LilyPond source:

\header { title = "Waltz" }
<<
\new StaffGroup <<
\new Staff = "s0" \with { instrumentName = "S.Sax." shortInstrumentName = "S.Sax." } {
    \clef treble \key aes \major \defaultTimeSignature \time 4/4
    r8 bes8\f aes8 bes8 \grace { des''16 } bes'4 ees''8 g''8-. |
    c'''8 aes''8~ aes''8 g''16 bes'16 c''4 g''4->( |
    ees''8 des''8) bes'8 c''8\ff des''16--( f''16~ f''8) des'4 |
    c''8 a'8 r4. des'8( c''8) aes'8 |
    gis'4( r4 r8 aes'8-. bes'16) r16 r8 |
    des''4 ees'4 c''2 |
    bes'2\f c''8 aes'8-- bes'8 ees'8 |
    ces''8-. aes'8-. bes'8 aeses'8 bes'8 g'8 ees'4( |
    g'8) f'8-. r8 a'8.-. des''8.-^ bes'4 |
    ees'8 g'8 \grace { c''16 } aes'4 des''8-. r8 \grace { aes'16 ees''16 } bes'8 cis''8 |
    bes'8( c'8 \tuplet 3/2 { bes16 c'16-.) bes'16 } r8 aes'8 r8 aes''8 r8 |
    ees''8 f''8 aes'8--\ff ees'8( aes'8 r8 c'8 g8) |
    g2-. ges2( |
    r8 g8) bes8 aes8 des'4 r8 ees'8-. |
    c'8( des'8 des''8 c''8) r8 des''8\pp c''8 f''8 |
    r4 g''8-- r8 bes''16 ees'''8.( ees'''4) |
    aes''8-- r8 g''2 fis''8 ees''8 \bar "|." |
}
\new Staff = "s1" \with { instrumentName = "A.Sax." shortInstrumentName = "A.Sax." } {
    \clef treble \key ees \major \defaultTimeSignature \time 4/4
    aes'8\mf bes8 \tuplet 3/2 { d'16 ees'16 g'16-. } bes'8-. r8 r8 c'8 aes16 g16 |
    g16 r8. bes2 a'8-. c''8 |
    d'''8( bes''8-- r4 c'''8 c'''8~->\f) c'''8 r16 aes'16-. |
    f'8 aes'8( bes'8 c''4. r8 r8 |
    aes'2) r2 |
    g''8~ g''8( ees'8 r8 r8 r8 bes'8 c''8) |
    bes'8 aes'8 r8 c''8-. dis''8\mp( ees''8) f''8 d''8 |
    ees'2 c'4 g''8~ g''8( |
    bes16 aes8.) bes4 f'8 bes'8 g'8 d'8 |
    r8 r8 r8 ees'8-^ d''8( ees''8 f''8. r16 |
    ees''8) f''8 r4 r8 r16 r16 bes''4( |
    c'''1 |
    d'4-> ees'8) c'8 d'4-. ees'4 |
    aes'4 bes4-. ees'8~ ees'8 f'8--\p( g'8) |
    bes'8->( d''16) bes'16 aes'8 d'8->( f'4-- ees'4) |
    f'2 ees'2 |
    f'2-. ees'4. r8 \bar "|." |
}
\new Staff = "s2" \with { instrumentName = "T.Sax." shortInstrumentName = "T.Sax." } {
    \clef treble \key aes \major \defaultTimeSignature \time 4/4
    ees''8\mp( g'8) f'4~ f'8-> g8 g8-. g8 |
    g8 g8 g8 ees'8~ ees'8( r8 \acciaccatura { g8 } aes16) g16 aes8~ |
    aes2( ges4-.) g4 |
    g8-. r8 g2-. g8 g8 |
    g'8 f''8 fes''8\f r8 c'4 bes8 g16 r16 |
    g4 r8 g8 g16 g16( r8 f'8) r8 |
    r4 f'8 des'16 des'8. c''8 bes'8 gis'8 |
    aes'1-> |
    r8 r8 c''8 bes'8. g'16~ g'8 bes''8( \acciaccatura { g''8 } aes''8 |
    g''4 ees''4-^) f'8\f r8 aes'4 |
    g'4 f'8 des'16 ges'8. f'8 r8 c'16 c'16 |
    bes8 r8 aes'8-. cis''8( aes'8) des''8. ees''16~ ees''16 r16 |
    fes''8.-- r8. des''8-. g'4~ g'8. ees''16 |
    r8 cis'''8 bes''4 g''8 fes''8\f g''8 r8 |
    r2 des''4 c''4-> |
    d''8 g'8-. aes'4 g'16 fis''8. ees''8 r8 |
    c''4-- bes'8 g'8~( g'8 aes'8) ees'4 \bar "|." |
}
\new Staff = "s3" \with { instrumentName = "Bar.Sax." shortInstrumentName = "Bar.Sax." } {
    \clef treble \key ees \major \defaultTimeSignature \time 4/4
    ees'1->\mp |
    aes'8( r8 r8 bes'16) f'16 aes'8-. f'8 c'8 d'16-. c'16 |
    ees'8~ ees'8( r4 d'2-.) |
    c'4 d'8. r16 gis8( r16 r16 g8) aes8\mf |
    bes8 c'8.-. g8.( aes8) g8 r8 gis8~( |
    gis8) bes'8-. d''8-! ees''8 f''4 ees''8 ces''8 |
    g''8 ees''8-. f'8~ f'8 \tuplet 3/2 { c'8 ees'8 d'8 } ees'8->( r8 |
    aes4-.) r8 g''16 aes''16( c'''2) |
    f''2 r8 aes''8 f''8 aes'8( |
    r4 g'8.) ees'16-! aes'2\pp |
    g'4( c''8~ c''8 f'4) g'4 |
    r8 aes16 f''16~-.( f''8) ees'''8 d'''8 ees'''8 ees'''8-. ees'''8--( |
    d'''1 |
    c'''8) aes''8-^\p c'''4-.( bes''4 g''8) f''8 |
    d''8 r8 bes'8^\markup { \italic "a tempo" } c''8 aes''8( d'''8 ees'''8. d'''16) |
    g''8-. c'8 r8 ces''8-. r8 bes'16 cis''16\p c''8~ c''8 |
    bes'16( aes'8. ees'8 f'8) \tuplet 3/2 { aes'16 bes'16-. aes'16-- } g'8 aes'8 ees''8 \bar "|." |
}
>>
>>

***

> EXERCISE AIM
Report how many lines in the items above contain the string "instrumentName", giving only the number.

> FULL ANSWER
4